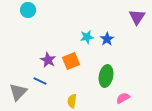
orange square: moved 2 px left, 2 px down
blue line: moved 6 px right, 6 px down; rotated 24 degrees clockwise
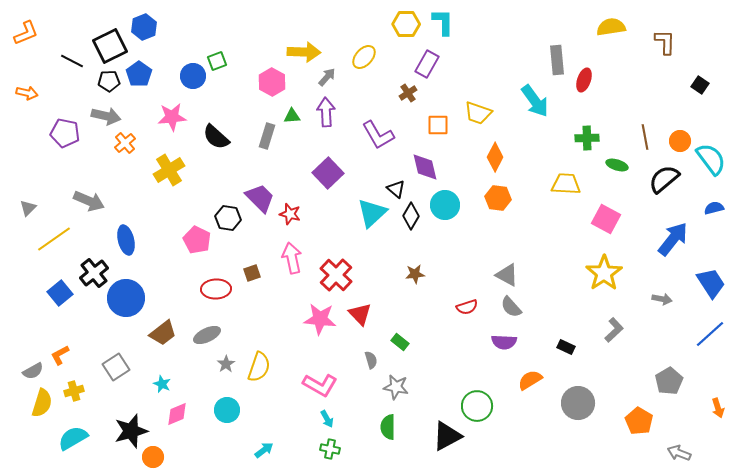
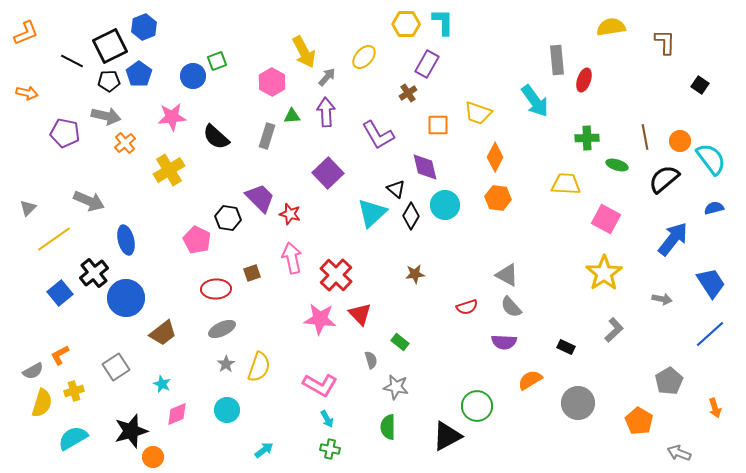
yellow arrow at (304, 52): rotated 60 degrees clockwise
gray ellipse at (207, 335): moved 15 px right, 6 px up
orange arrow at (718, 408): moved 3 px left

☆ ☆ ☆ ☆ ☆ ☆ ☆

**WHAT THIS TASK INVOLVES:** Pull out every line of the data that contains the string "moved", copying each one in full. Case counts.

**THE RESPONSE:**
orange square: moved 2 px left, 2 px down
blue line: moved 6 px right, 6 px down; rotated 24 degrees clockwise
gray ellipse at (207, 335): moved 15 px right, 6 px up
orange arrow at (718, 408): moved 3 px left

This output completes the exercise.